== What to work on ==
Can you rewrite the material below with each "longest first" replaced by "shortest first" and everything else left as it is, omitting the pictures from your version?

-- start --

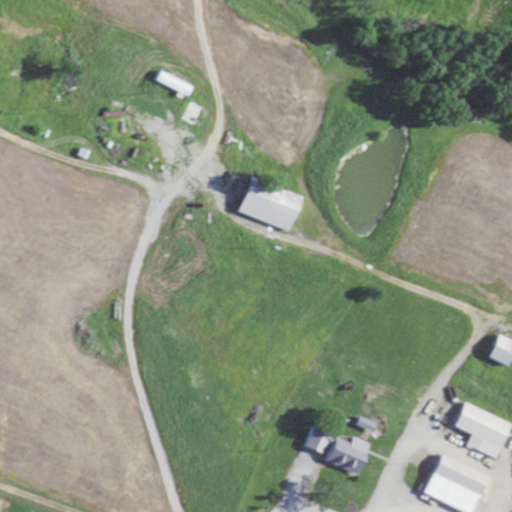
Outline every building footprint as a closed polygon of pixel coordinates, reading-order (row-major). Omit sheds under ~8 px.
[(185,96),(190,85),(155,71),(151,82),(185,96)] [(298,197),(245,179),(233,213),(286,232),(298,197)] [(505,366),(511,343),(511,342),(491,336),(484,359),(505,366)] [(508,425),(462,403),(450,427),(468,435),(463,445),(492,459),(508,425)] [(319,462),(354,475),(366,444),(350,437),(347,443),(331,437),(330,438),(309,430),(302,448),(322,456),(319,462)] [(418,494),(457,511),(468,511),(484,477),(436,455),(418,494)]
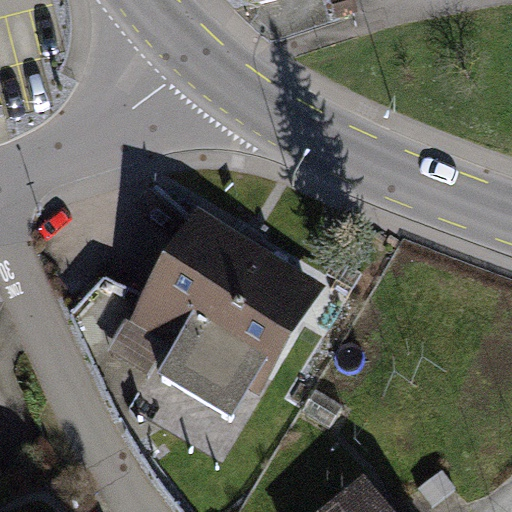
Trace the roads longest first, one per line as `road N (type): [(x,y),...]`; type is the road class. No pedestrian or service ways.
road 1 (tertiary): [(202,58),(333,146),(511,216)]
road 2 (residential): [(0,220),(107,460),(140,511)]
road 3 (residential): [(0,187),(109,129),(202,58)]
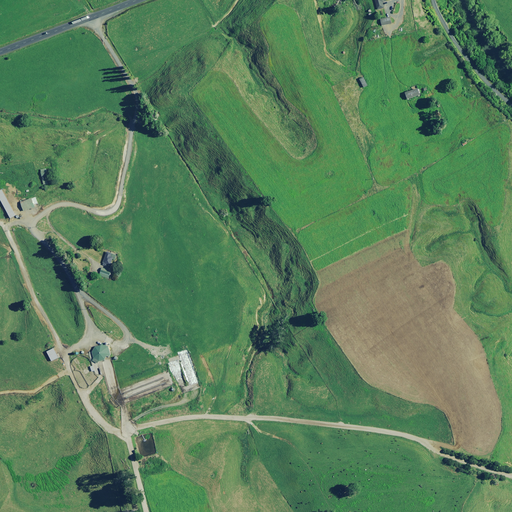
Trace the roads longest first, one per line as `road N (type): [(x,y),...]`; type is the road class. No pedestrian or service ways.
road 1 (trunk): [(137,0),(0,52)]
road 2 (unclassified): [(511,104),(471,64),(433,0)]
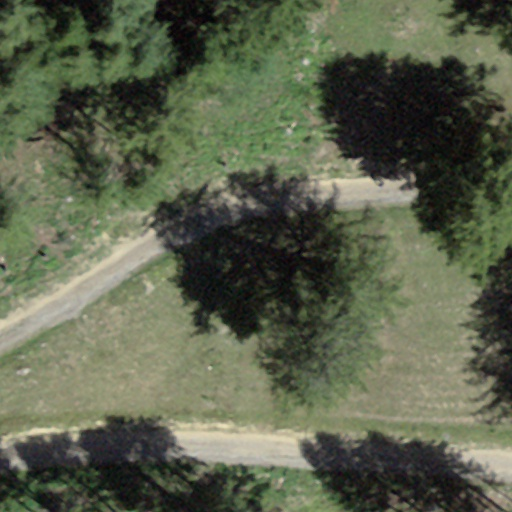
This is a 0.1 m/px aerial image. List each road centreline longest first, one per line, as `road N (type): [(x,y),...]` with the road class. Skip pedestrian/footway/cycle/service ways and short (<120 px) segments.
road 1 (track): [(0,348),(200,244),(355,188),(511,173)]
road 2 (track): [(511,466),(298,447),(0,440)]
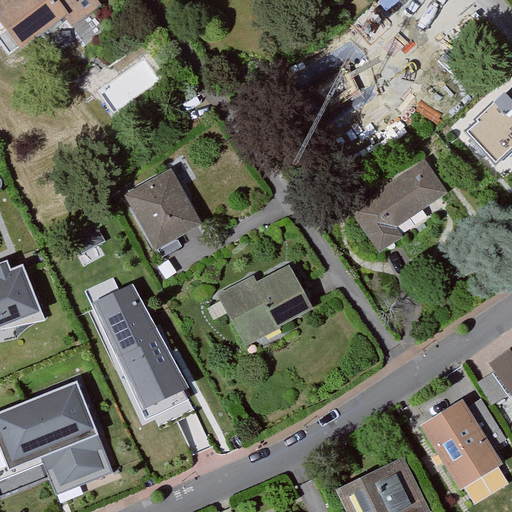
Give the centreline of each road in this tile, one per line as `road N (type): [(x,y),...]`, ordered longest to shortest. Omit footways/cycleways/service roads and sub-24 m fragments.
road 1 (residential): [(144,0),(413,376)]
road 2 (residential): [(413,376),(290,457),(158,511)]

-- end --

== Task answer ==
Outline every building footprint as a closed polygon of pixel coordinates, reading-order (row-major). Omit sheds under ~8 px.
[(185,96),(190,85),(155,71),(151,82),(185,96)] [(298,197),(245,179),(233,213),(286,232),(298,197)] [(505,366),(511,343),(511,342),(491,336),(484,359),(505,366)] [(508,425),(462,403),(450,427),(468,435),(463,445),(492,459),(508,425)] [(319,462),(354,475),(366,444),(350,437),(347,443),(331,437),(330,438),(309,430),(302,448),(322,456),(319,462)] [(418,494),(457,511),(468,511),(484,477),(436,455),(418,494)]
Trace the roads shortest first, one per line as `road N (type): [(x,y),...]`; type is the road class. No pedestrian or service ways.
road 1 (tertiary): [(202,58),(333,146),(511,216)]
road 2 (residential): [(0,220),(107,460),(140,511)]
road 3 (residential): [(0,187),(109,129),(202,58)]
Trace the roads shortest first, one per line as `road N (type): [(x,y),...]`; type is the road class. No pedestrian or service ways.
road 1 (trunk): [(137,0),(0,52)]
road 2 (unclassified): [(511,104),(471,64),(433,0)]
This is a 0.1 m/px aerial image. List each road centreline shortest first, one per line, as `road N (type): [(x,y),...]` with the road class. Skip pedestrian/footway/cycle/service ways and short (<120 px) segments.
road 1 (track): [(0,348),(200,244),(355,188),(511,173)]
road 2 (track): [(511,466),(298,447),(0,440)]
Give the centreline of each road in this tile, one per line as `road N (type): [(x,y),...]`, ordered longest to shortest. Omit footways/cycleways/service roads and sub-24 m fragments.
road 1 (residential): [(144,0),(413,376)]
road 2 (residential): [(413,376),(290,457),(158,511)]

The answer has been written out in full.